Locate, in the data below, the line that contains "camera: 20 degrees left, 0 degrees up" and the line that contains "yellow lemon [619,333,651,367]"; reproduce exactly those two lines and every line between them, nothing more.

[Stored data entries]

━━━━━━━━━━━━━━━━━━━━

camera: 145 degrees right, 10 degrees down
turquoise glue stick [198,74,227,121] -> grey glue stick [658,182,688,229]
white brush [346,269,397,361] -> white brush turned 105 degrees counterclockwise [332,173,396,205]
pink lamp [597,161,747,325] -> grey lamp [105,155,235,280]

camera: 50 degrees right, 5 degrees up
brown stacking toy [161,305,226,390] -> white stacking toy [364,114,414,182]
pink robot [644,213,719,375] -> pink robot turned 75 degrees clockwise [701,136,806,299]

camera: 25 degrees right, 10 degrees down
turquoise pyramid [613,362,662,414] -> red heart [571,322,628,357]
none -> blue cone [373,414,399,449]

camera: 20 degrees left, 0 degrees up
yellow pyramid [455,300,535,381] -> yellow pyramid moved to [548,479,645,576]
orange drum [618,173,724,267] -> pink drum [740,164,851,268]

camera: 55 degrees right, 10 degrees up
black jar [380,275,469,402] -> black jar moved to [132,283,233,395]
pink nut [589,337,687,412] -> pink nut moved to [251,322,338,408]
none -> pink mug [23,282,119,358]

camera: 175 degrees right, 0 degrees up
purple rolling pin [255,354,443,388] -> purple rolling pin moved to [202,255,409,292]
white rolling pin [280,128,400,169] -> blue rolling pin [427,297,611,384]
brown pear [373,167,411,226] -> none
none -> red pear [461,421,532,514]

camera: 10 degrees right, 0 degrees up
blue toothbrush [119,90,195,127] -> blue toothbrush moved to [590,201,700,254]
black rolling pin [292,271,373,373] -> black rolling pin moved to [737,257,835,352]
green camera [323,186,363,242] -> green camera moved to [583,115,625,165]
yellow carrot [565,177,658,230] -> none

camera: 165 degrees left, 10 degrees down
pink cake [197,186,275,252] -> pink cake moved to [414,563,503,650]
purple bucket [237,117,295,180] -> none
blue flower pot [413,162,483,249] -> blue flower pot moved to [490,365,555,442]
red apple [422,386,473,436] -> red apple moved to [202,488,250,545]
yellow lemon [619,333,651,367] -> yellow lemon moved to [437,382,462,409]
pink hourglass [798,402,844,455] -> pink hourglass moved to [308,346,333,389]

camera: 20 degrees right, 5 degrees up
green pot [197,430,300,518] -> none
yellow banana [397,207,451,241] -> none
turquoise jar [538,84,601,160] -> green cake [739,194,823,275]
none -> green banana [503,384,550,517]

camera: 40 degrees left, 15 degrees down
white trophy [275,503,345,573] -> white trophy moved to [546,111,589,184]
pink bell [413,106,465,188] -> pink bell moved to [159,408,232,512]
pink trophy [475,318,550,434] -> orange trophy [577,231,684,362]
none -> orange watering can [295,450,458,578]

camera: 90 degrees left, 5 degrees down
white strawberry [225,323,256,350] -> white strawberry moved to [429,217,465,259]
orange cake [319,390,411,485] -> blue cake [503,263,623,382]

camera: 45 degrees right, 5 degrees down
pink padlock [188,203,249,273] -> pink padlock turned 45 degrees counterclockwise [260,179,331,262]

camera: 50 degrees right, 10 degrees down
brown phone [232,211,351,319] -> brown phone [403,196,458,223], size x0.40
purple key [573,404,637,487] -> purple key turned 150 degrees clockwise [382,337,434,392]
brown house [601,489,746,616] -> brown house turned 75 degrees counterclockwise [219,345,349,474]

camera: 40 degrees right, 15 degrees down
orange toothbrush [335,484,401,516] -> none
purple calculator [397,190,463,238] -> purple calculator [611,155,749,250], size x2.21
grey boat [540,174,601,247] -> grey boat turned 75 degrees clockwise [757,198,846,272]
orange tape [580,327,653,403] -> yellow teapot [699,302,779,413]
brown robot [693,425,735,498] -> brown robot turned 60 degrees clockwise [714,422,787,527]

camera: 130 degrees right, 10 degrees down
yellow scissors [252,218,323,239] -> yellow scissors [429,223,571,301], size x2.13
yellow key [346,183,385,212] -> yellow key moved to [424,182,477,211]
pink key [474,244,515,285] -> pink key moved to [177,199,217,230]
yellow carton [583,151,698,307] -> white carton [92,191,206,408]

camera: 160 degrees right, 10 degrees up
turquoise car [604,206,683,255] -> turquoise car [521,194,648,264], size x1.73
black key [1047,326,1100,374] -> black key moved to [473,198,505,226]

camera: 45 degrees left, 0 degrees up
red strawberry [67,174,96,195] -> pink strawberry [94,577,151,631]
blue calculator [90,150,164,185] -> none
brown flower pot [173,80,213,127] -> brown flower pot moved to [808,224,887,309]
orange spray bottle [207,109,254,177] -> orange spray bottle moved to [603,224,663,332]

━━━━━━━━━━━━━━━━━━━━

### SOLUTION TO THIS PROBLEM
camera: 20 degrees left, 0 degrees up
yellow pyramid [455,300,535,381] -> yellow pyramid moved to [548,479,645,576]
orange drum [618,173,724,267] -> pink drum [740,164,851,268]

camera: 55 degrees right, 10 degrees up
black jar [380,275,469,402] -> black jar moved to [132,283,233,395]
pink nut [589,337,687,412] -> pink nut moved to [251,322,338,408]
none -> pink mug [23,282,119,358]

camera: 175 degrees right, 0 degrees up
purple rolling pin [255,354,443,388] -> purple rolling pin moved to [202,255,409,292]
white rolling pin [280,128,400,169] -> blue rolling pin [427,297,611,384]
brown pear [373,167,411,226] -> none
none -> red pear [461,421,532,514]

camera: 10 degrees right, 0 degrees up
blue toothbrush [119,90,195,127] -> blue toothbrush moved to [590,201,700,254]
black rolling pin [292,271,373,373] -> black rolling pin moved to [737,257,835,352]
green camera [323,186,363,242] -> green camera moved to [583,115,625,165]
yellow carrot [565,177,658,230] -> none

camera: 165 degrees left, 10 degrees down
pink cake [197,186,275,252] -> pink cake moved to [414,563,503,650]
purple bucket [237,117,295,180] -> none
blue flower pot [413,162,483,249] -> blue flower pot moved to [490,365,555,442]
red apple [422,386,473,436] -> red apple moved to [202,488,250,545]
yellow lemon [619,333,651,367] -> yellow lemon moved to [437,382,462,409]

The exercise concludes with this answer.